- [EXERCISE DATA]:
━━━━━━━━━━━━━━━━━━━━

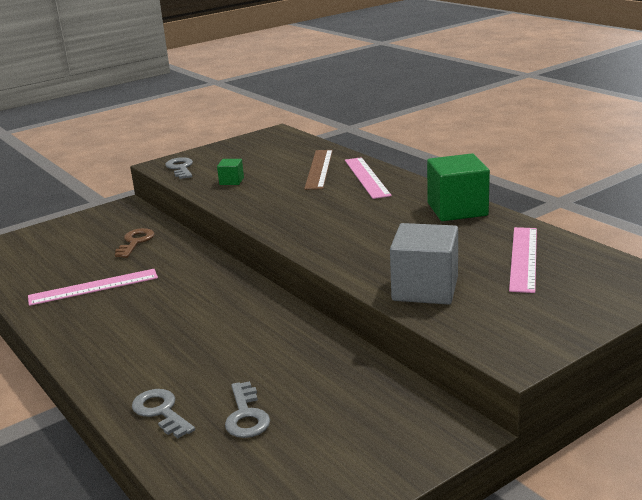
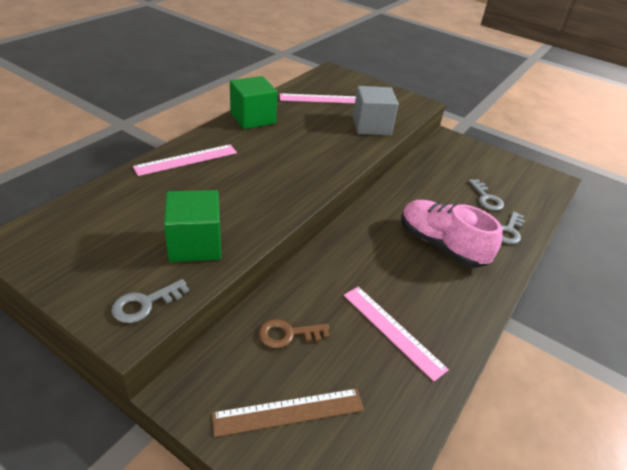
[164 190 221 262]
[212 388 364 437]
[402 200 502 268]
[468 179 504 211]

━━━━━━━━━━━━━━━━━━━━

- [WHAT TO PRODUCE]:
Copy the listing verbatim, omitting images.

- [EXPECTED OUTPUT]:
[164 190 221 262]
[212 388 364 437]
[402 200 502 268]
[468 179 504 211]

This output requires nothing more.